Task: An exact reproduction of the listing, minus the pictures, is the required output.
*** Begin section ***
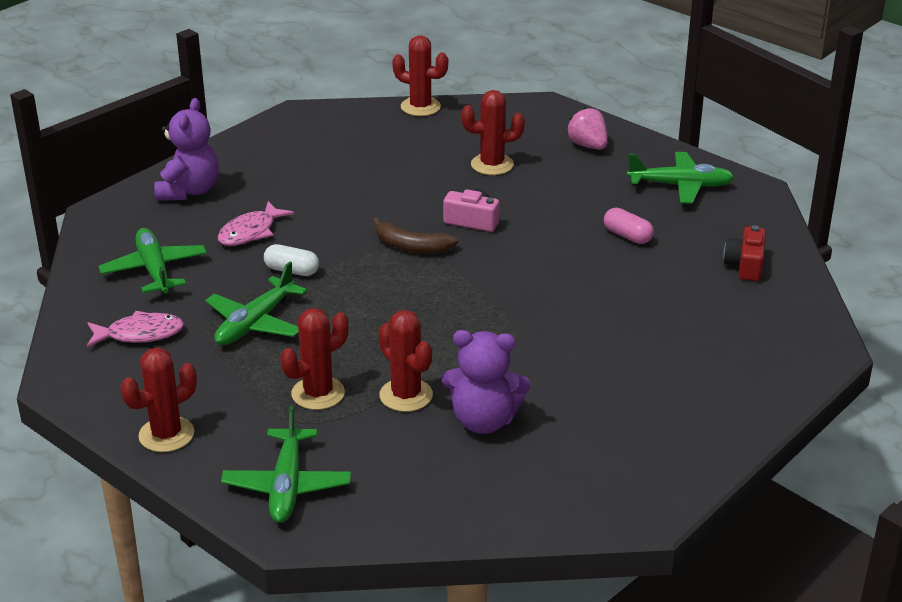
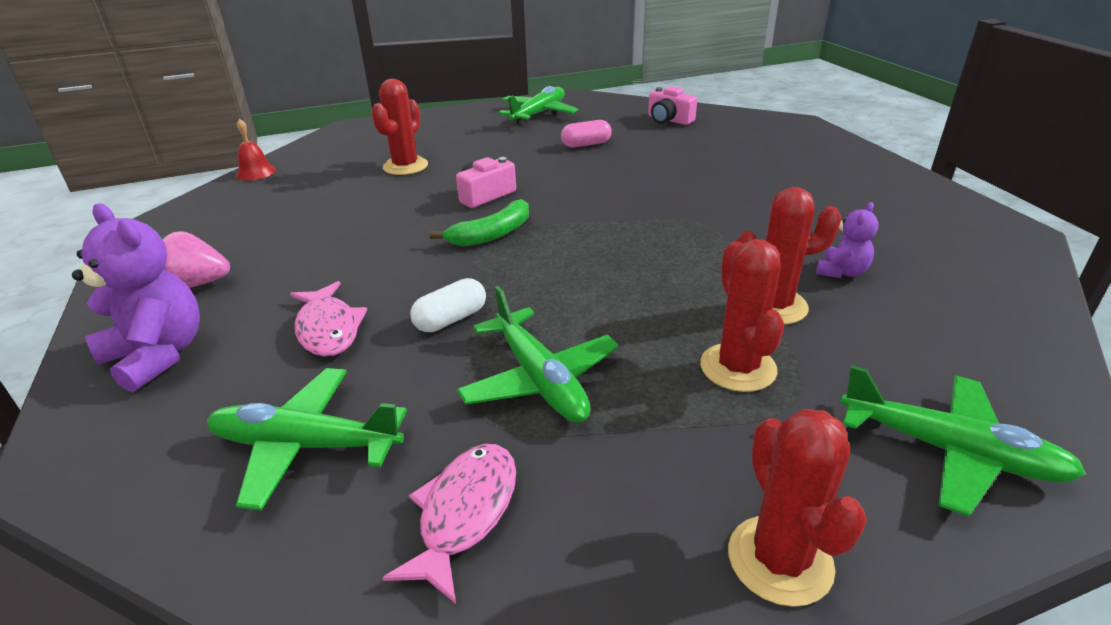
camera: 60 degrees left, 0 degrees up
(411, 246) = (491, 234): brown banana -> green banana
(420, 107) = (255, 172): red cactus -> red bell
(484, 421) = (841, 272): purple teddy bear -> purple teddy bear, size x0.54
(588, 145) = (436, 127): pink strawberry -> pink strawberry (197, 284)
(745, 265) = (669, 120): red camera -> pink camera

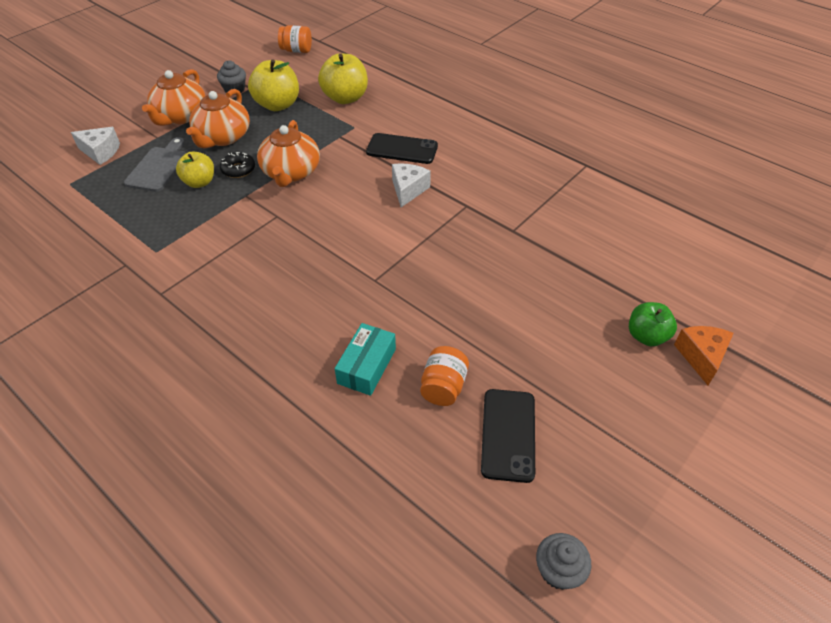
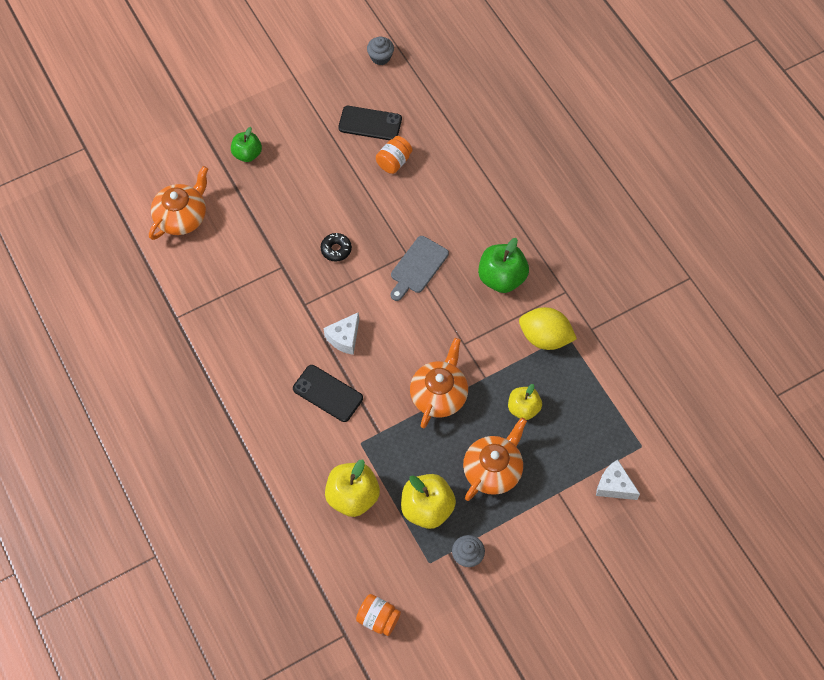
camera: 160 degrees left, 15 degrees up
(158, 167) = (559, 443): grey cutting board -> grey cutting board (418, 267)
(180, 116) = (531, 522): orange teapot -> orange teapot (182, 216)
(183, 243) = (545, 337): none -> yellow lemon
(238, 169) = (486, 414): black donut -> black donut (336, 249)
(246, 286) = (501, 278): none -> green apple
(366, 366) = (436, 190): turquoise box -> none
(508, 434) = (370, 123): black phone -> black phone turned 75 degrees clockwise
(701, 357) = (224, 131): orange cheese -> none

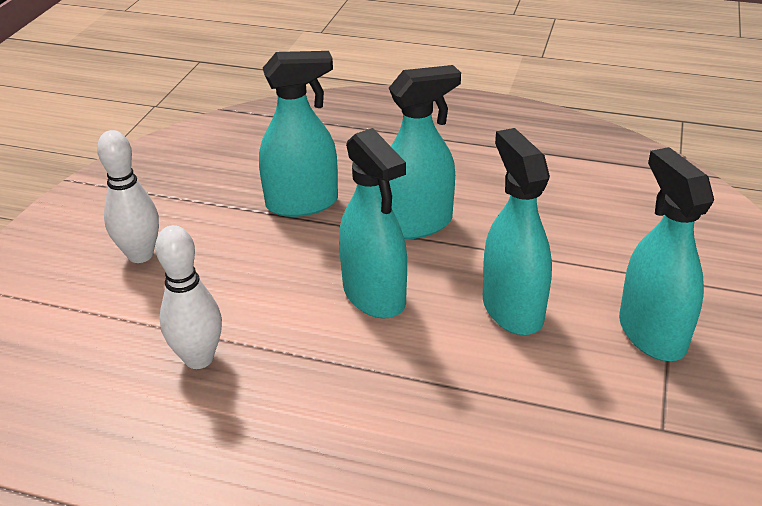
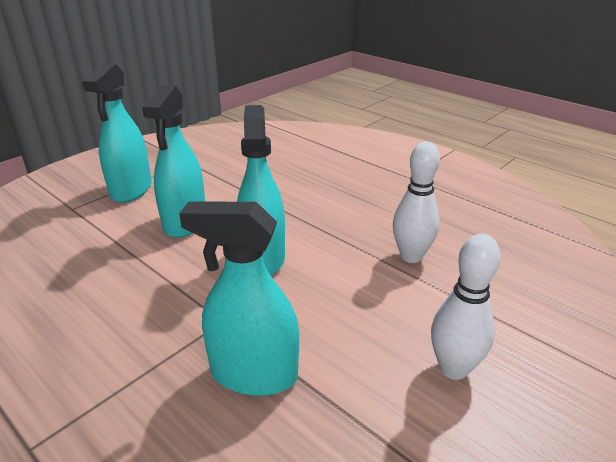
camera: 155 degrees left, 5 degrees down
(417, 224) = (172, 305): turquoise spray bottle -> none

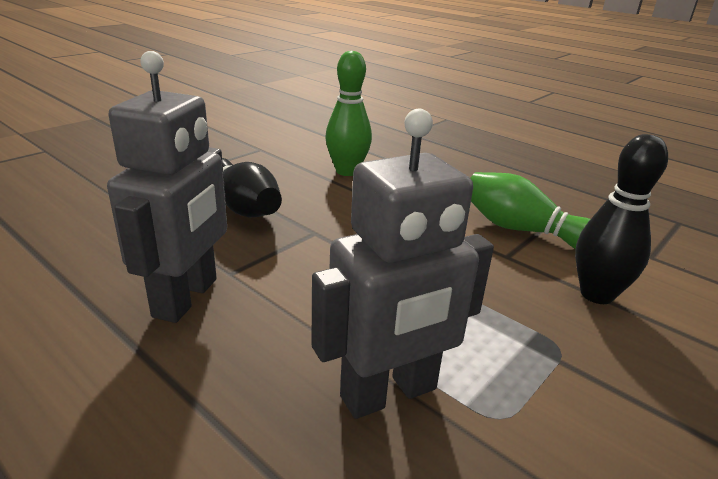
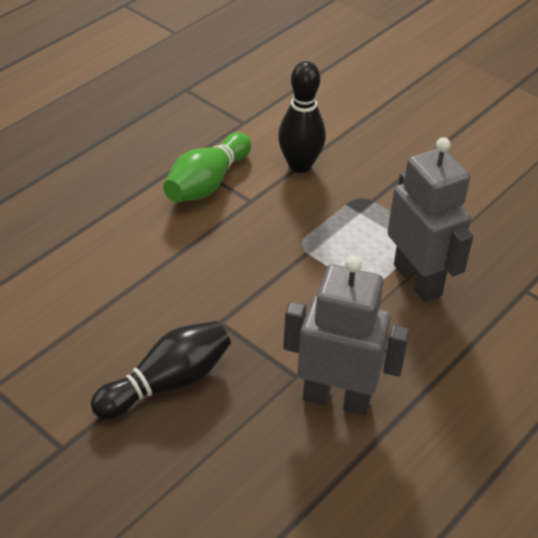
camera: 90 degrees left, 15 degrees up
(347, 171) = (73, 298): green bowling pin -> none

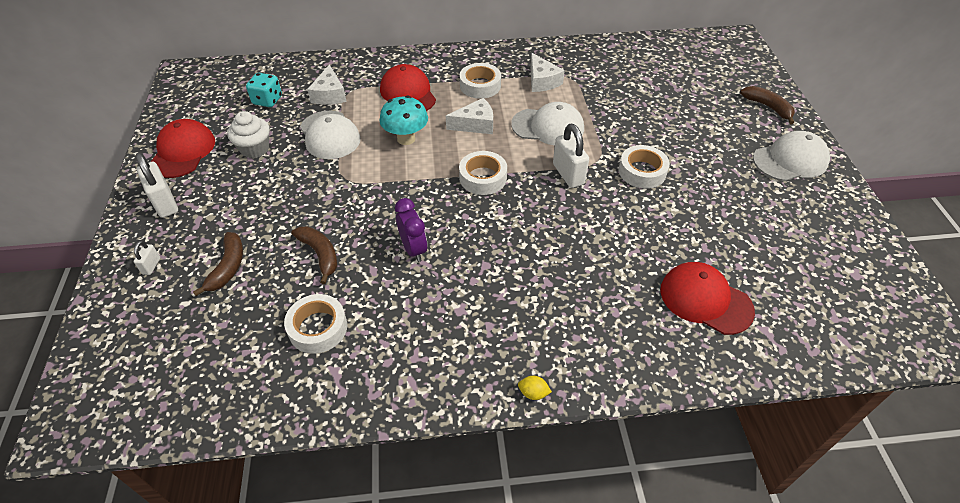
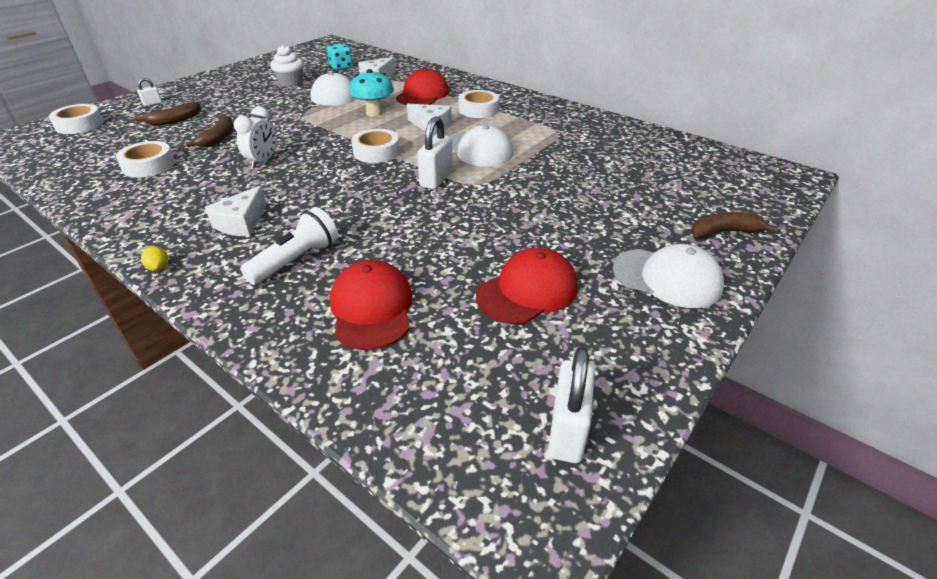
camera: 45 degrees right, 10 degrees down
(165, 203) = (209, 85): white padlock -> white padlock (567, 431)
(182, 152) = (259, 70): red cap -> red cap (527, 291)
(413, 249) = (263, 161): purple clock -> white clock
(542, 81) = (530, 125): white cheese -> white cheese (242, 222)
(606, 307) = (296, 260): none -> white flashlight
(642, 172) = (497, 207): white tape -> white tape (79, 125)
(768, 107) = (724, 232): brown banana -> brown banana turned 105 degrees counterclockwise

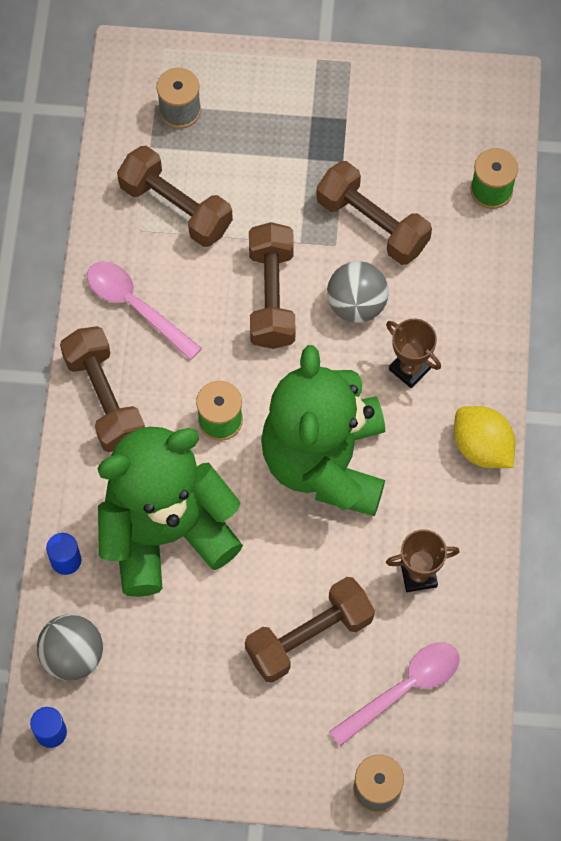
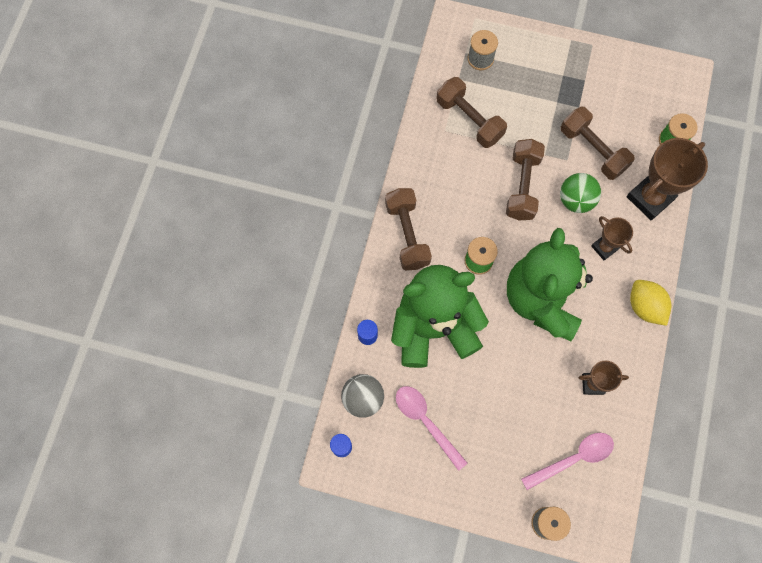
camera: 10 degrees right, 5 degrees up
(136, 306) = (435, 179): pink spoon -> pink spoon (426, 422)
(309, 636) = (516, 413): brown dumbbell -> none
(356, 304) = (575, 200): grey ball -> green ball
(469, 283) = (650, 198): none -> brown trophy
*** End section ***
Answer box:
camera: 60 degrees left, 0 degrees up
(411, 246) = (491, 234): brown banana -> green banana
(420, 107) = (255, 172): red cactus -> red bell
(484, 421) = (841, 272): purple teddy bear -> purple teddy bear, size x0.54
(588, 145) = (436, 127): pink strawberry -> pink strawberry (197, 284)
(745, 265) = (669, 120): red camera -> pink camera

camera: 160 degrees left, 15 degrees up
(158, 167) = (559, 443): grey cutting board -> grey cutting board (418, 267)
(180, 116) = (531, 522): orange teapot -> orange teapot (182, 216)
(183, 243) = (545, 337): none -> yellow lemon
(238, 169) = (486, 414): black donut -> black donut (336, 249)
(246, 286) = (501, 278): none -> green apple
(366, 366) = (436, 190): turquoise box -> none
(508, 434) = (370, 123): black phone -> black phone turned 75 degrees clockwise
(701, 357) = (224, 131): orange cheese -> none

camera: 155 degrees left, 5 degrees down
(417, 224) = (172, 305): turquoise spray bottle -> none

camera: 90 degrees left, 15 degrees up
(347, 171) = (73, 298): green bowling pin -> none

camera: 45 degrees right, 10 degrees down
(165, 203) = (209, 85): white padlock -> white padlock (567, 431)
(182, 152) = (259, 70): red cap -> red cap (527, 291)
(413, 249) = (263, 161): purple clock -> white clock
(542, 81) = (530, 125): white cheese -> white cheese (242, 222)
(606, 307) = (296, 260): none -> white flashlight
(642, 172) = (497, 207): white tape -> white tape (79, 125)
(768, 107) = (724, 232): brown banana -> brown banana turned 105 degrees counterclockwise

camera: 10 degrees right, 5 degrees up
(136, 306) = (435, 179): pink spoon -> pink spoon (426, 422)
(309, 636) = (516, 413): brown dumbbell -> none
(356, 304) = (575, 200): grey ball -> green ball
(469, 283) = (650, 198): none -> brown trophy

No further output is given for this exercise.